> _Task requirements_
Put the data below into a Markdown table with two columns, Row and Line, giving each line its row number and leaving out blank lines.

☆ ☆ ☆ ☆

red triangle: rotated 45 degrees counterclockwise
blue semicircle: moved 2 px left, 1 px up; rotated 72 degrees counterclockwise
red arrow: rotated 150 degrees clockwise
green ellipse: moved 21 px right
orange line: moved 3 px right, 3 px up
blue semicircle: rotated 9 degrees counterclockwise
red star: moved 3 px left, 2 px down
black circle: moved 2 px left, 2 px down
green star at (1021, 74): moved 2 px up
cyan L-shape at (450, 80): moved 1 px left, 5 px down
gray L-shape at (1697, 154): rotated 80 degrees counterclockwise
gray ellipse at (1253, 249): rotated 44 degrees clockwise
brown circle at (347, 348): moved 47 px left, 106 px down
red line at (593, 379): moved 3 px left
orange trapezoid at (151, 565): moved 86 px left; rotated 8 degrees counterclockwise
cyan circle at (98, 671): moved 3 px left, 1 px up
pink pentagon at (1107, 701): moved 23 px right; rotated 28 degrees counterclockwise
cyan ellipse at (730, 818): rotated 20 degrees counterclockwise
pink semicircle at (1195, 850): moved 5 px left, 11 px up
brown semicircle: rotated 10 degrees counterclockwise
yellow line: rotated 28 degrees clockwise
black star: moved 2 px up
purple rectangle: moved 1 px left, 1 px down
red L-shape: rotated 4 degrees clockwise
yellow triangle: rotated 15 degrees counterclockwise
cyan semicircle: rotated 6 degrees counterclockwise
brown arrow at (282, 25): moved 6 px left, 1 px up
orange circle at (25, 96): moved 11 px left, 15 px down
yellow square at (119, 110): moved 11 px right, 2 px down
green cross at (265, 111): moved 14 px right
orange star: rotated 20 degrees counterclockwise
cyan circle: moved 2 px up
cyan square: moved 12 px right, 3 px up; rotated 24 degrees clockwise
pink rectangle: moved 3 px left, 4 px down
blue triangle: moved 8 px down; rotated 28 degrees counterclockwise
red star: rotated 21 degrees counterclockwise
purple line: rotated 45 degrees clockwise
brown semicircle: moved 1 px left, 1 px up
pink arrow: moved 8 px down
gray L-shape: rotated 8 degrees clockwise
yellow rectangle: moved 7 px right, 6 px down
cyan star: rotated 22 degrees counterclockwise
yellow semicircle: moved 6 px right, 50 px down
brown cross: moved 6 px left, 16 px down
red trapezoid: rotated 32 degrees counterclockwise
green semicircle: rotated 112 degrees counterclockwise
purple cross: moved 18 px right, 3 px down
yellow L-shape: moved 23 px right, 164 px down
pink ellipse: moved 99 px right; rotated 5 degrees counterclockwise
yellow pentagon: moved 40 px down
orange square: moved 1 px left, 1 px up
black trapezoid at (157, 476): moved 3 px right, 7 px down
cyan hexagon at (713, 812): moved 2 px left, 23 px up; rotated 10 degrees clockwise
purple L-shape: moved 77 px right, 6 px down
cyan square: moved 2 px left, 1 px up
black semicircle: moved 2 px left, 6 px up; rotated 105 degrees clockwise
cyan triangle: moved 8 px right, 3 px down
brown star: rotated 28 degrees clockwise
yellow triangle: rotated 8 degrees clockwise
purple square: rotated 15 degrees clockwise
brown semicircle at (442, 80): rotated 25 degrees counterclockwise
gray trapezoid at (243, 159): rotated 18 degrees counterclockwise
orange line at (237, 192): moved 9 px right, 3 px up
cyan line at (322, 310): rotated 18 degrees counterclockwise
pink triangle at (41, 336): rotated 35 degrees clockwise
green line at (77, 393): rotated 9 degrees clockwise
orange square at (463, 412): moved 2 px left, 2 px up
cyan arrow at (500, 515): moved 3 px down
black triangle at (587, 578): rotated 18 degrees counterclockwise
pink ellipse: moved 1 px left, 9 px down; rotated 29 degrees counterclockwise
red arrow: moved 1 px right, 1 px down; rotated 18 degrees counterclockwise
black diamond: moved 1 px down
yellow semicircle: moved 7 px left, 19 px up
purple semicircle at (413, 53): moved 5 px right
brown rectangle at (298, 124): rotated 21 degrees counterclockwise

☆ ☆ ☆ ☆

> _Solution_
| Row | Line |
|---|---|
| 1 | red triangle: rotated 45 degrees counterclockwise |
| 2 | blue semicircle: moved 2 px left, 1 px up; rotated 72 degrees counterclockwise |
| 3 | red arrow: rotated 150 degrees clockwise |
| 4 | green ellipse: moved 21 px right |
| 5 | orange line: moved 3 px right, 3 px up |
| 6 | blue semicircle: rotated 9 degrees counterclockwise |
| 7 | red star: moved 3 px left, 2 px down |
| 8 | black circle: moved 2 px left, 2 px down |
| 9 | green star at (1021, 74): moved 2 px up |
| 10 | cyan L-shape at (450, 80): moved 1 px left, 5 px down |
| 11 | gray L-shape at (1697, 154): rotated 80 degrees counterclockwise |
| 12 | gray ellipse at (1253, 249): rotated 44 degrees clockwise |
| 13 | brown circle at (347, 348): moved 47 px left, 106 px down |
| 14 | red line at (593, 379): moved 3 px left |
| 15 | orange trapezoid at (151, 565): moved 86 px left; rotated 8 degrees counterclockwise |
| 16 | cyan circle at (98, 671): moved 3 px left, 1 px up |
| 17 | pink pentagon at (1107, 701): moved 23 px right; rotated 28 degrees counterclockwise |
| 18 | cyan ellipse at (730, 818): rotated 20 degrees counterclockwise |
| 19 | pink semicircle at (1195, 850): moved 5 px left, 11 px up |
| 20 | brown semicircle: rotated 10 degrees counterclockwise |
| 21 | yellow line: rotated 28 degrees clockwise |
| 22 | black star: moved 2 px up |
| 23 | purple rectangle: moved 1 px left, 1 px down |
| 24 | red L-shape: rotated 4 degrees clockwise |
| 25 | yellow triangle: rotated 15 degrees counterclockwise |
| 26 | cyan semicircle: rotated 6 degrees counterclockwise |
| 27 | brown arrow at (282, 25): moved 6 px left, 1 px up |
| 28 | orange circle at (25, 96): moved 11 px left, 15 px down |
| 29 | yellow square at (119, 110): moved 11 px right, 2 px down |
| 30 | green cross at (265, 111): moved 14 px right |
| 31 | orange star: rotated 20 degrees counterclockwise |
| 32 | cyan circle: moved 2 px up |
| 33 | cyan square: moved 12 px right, 3 px up; rotated 24 degrees clockwise |
| 34 | pink rectangle: moved 3 px left, 4 px down |
| 35 | blue triangle: moved 8 px down; rotated 28 degrees counterclockwise |
| 36 | red star: rotated 21 degrees counterclockwise |
| 37 | purple line: rotated 45 degrees clockwise |
| 38 | brown semicircle: moved 1 px left, 1 px up |
| 39 | pink arrow: moved 8 px down |
| 40 | gray L-shape: rotated 8 degrees clockwise |
| 41 | yellow rectangle: moved 7 px right, 6 px down |
| 42 | cyan star: rotated 22 degrees counterclockwise |
| 43 | yellow semicircle: moved 6 px right, 50 px down |
| 44 | brown cross: moved 6 px left, 16 px down |
| 45 | red trapezoid: rotated 32 degrees counterclockwise |
| 46 | green semicircle: rotated 112 degrees counterclockwise |
| 47 | purple cross: moved 18 px right, 3 px down |
| 48 | yellow L-shape: moved 23 px right, 164 px down |
| 49 | pink ellipse: moved 99 px right; rotated 5 degrees counterclockwise |
| 50 | yellow pentagon: moved 40 px down |
| 51 | orange square: moved 1 px left, 1 px up |
| 52 | black trapezoid at (157, 476): moved 3 px right, 7 px down |
| 53 | cyan hexagon at (713, 812): moved 2 px left, 23 px up; rotated 10 degrees clockwise |
| 54 | purple L-shape: moved 77 px right, 6 px down |
| 55 | cyan square: moved 2 px left, 1 px up |
| 56 | black semicircle: moved 2 px left, 6 px up; rotated 105 degrees clockwise |
| 57 | cyan triangle: moved 8 px right, 3 px down |
| 58 | brown star: rotated 28 degrees clockwise |
| 59 | yellow triangle: rotated 8 degrees clockwise |
| 60 | purple square: rotated 15 degrees clockwise |
| 61 | brown semicircle at (442, 80): rotated 25 degrees counterclockwise |
| 62 | gray trapezoid at (243, 159): rotated 18 degrees counterclockwise |
| 63 | orange line at (237, 192): moved 9 px right, 3 px up |
| 64 | cyan line at (322, 310): rotated 18 degrees counterclockwise |
| 65 | pink triangle at (41, 336): rotated 35 degrees clockwise |
| 66 | green line at (77, 393): rotated 9 degrees clockwise |
| 67 | orange square at (463, 412): moved 2 px left, 2 px up |
| 68 | cyan arrow at (500, 515): moved 3 px down |
| 69 | black triangle at (587, 578): rotated 18 degrees counterclockwise |
| 70 | pink ellipse: moved 1 px left, 9 px down; rotated 29 degrees counterclockwise |
| 71 | red arrow: moved 1 px right, 1 px down; rotated 18 degrees counterclockwise |
| 72 | black diamond: moved 1 px down |
| 73 | yellow semicircle: moved 7 px left, 19 px up |
| 74 | purple semicircle at (413, 53): moved 5 px right |
| 75 | brown rectangle at (298, 124): rotated 21 degrees counterclockwise |